## The data
● ● ●

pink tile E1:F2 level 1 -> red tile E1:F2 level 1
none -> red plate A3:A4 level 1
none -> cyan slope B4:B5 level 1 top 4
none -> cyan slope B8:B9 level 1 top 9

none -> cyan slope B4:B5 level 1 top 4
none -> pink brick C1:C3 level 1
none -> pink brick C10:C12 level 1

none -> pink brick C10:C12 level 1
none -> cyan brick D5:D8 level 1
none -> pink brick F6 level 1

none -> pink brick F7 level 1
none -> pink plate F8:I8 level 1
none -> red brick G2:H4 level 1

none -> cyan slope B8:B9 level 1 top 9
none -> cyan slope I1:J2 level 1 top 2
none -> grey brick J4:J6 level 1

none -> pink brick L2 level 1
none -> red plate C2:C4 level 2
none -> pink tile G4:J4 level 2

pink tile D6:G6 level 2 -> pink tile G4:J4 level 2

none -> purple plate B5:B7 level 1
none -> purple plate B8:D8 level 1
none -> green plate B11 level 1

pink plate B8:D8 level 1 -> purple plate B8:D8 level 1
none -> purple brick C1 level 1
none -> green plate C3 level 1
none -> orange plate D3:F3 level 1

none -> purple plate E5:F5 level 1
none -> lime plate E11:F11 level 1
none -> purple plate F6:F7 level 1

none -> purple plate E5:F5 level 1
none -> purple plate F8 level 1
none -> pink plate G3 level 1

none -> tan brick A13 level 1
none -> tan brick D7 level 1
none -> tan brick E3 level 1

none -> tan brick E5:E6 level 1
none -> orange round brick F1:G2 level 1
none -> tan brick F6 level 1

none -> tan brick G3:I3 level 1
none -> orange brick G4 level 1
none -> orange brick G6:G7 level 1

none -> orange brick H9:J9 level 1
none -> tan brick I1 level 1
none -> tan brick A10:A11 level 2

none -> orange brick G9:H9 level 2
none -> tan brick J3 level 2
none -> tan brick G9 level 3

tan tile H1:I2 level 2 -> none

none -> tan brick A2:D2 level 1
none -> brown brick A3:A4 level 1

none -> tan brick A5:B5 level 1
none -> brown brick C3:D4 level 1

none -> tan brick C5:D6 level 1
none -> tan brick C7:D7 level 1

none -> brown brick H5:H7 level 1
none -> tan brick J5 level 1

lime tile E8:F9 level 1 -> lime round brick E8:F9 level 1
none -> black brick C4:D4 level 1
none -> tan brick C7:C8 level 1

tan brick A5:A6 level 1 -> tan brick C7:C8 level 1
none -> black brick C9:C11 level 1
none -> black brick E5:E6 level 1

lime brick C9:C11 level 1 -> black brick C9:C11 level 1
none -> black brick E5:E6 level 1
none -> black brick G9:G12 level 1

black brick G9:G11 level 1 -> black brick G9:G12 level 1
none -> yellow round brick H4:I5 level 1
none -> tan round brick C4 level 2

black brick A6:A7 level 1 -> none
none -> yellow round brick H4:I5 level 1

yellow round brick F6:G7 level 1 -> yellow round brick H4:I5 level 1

● ● ●

## What you will do
Going down the listing above, begin printing at the line with "none -> orange plate D3:F3 level 1" and finish with the line with "none -> tan brick G3:I3 level 1", exactly as they appear.

## Solution to the exercise
none -> orange plate D3:F3 level 1

none -> purple plate E5:F5 level 1
none -> lime plate E11:F11 level 1
none -> purple plate F6:F7 level 1

none -> purple plate E5:F5 level 1
none -> purple plate F8 level 1
none -> pink plate G3 level 1

none -> tan brick A13 level 1
none -> tan brick D7 level 1
none -> tan brick E3 level 1

none -> tan brick E5:E6 level 1
none -> orange round brick F1:G2 level 1
none -> tan brick F6 level 1

none -> tan brick G3:I3 level 1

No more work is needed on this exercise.